§ Material provided:
*** Block opens ***
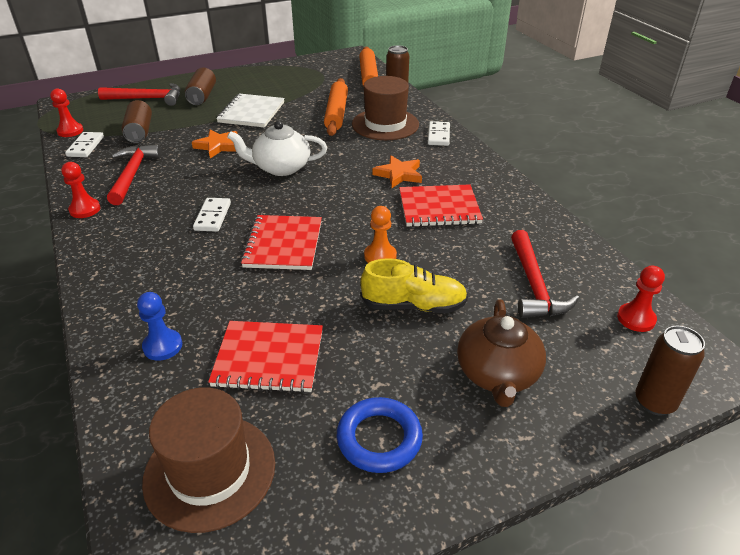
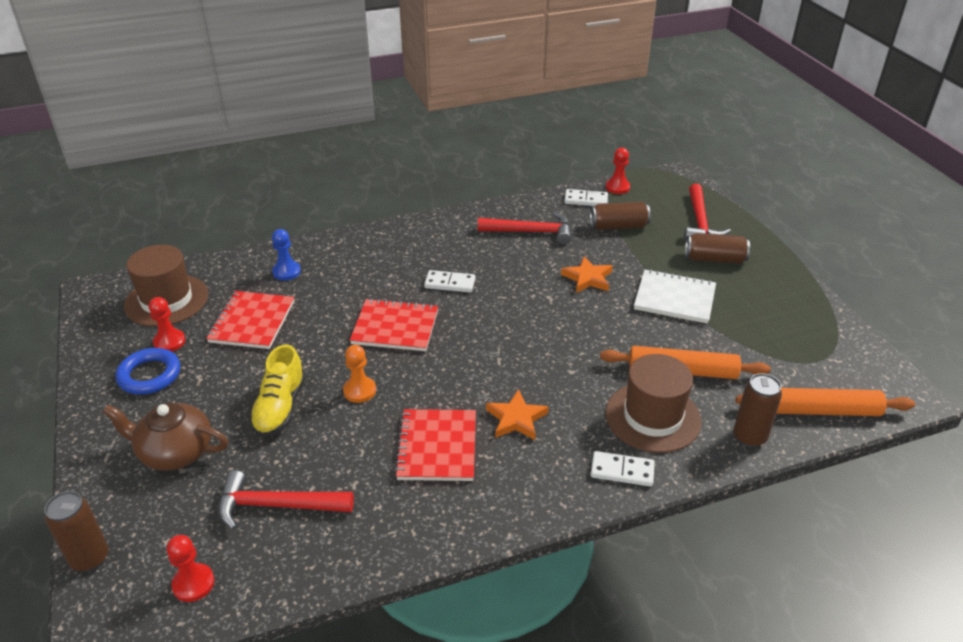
camera: 95 degrees right, 0 degrees up
red pawn [61,162,101,218] -> red pawn moved to [149,297,186,352]
white teapot [227,121,327,176] -> none

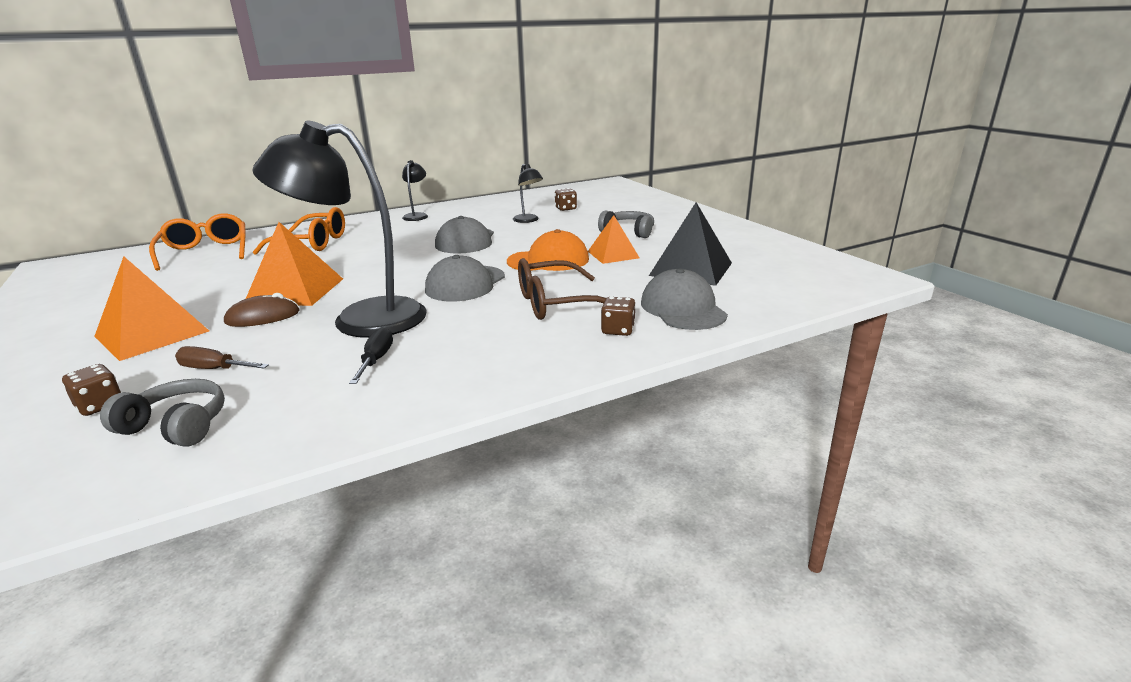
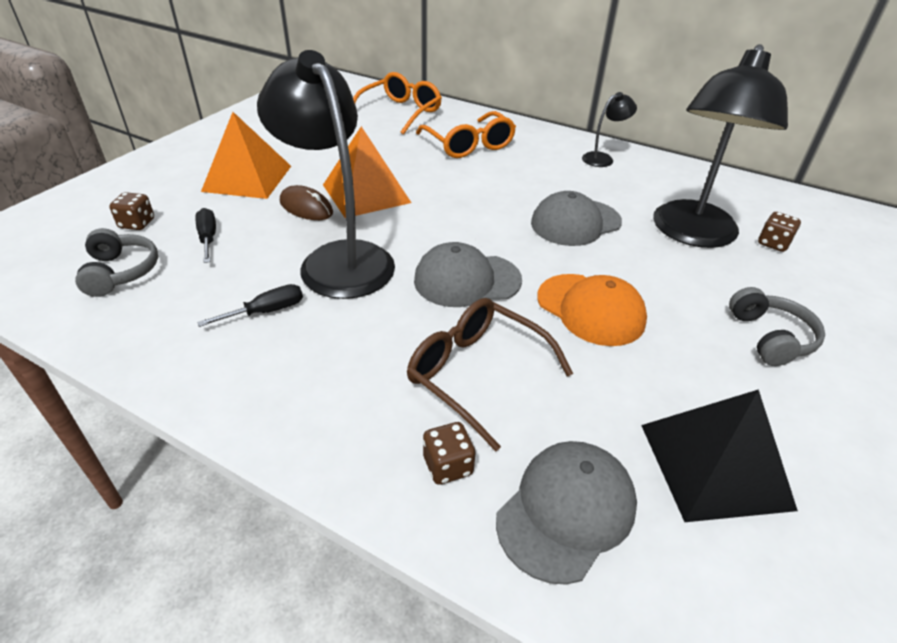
camera: 55 degrees right, 15 degrees up
brown screwdriver [175,346,269,369] -> black screwdriver [195,208,216,263]
black lamp [513,164,543,223] -> black lamp [653,44,788,248], size x2.28
orange pyramid [588,215,640,264] -> none

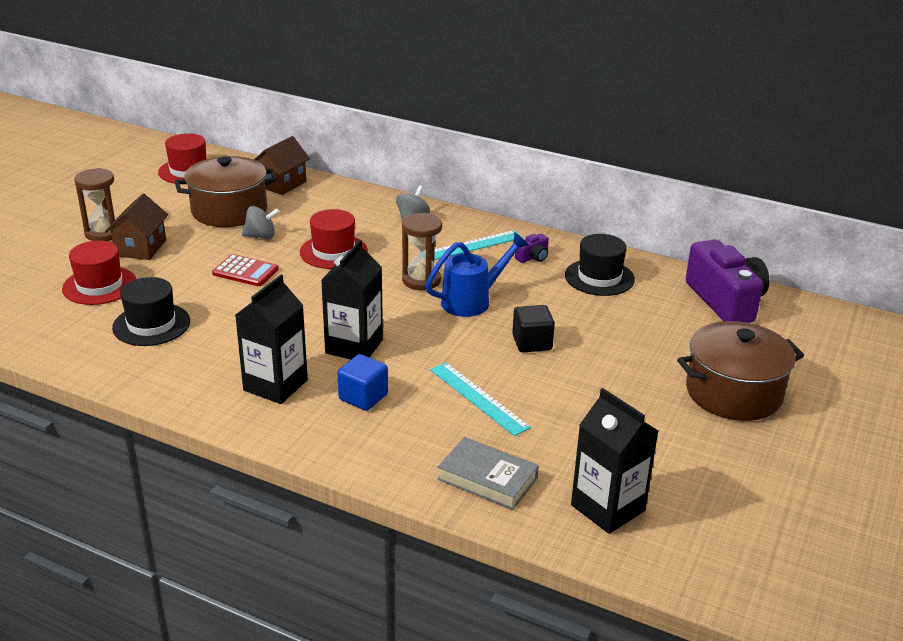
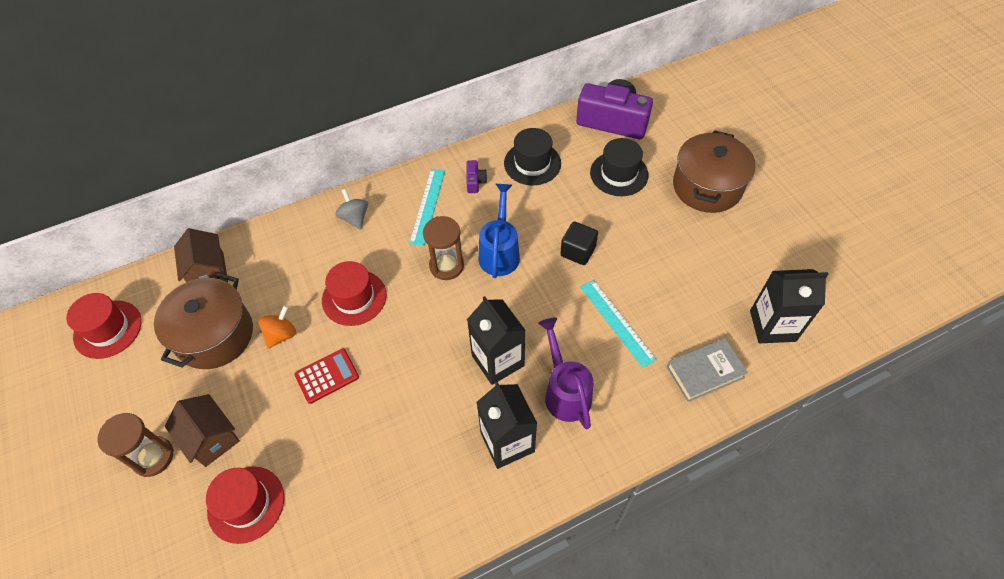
camera: 50 degrees left, 25 degrees up
black hat [112,277,190,346] -> black hat moved to [590,138,648,196]
grey spinning top [242,206,280,239] -> orange spinning top [258,305,296,349]
blue cube [337,354,388,411] -> purple watering can [538,318,593,429]
turquoise ruler [430,362,531,436] -> turquoise ruler turned 60 degrees clockwise [580,280,657,368]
*** Block closes ***
§ Problem to work on: From the listing, copy every line where the string "orange" appears.

§ Worked solution:
orange pyramid [588,215,640,264] -> none
grey spinning top [242,206,280,239] -> orange spinning top [258,305,296,349]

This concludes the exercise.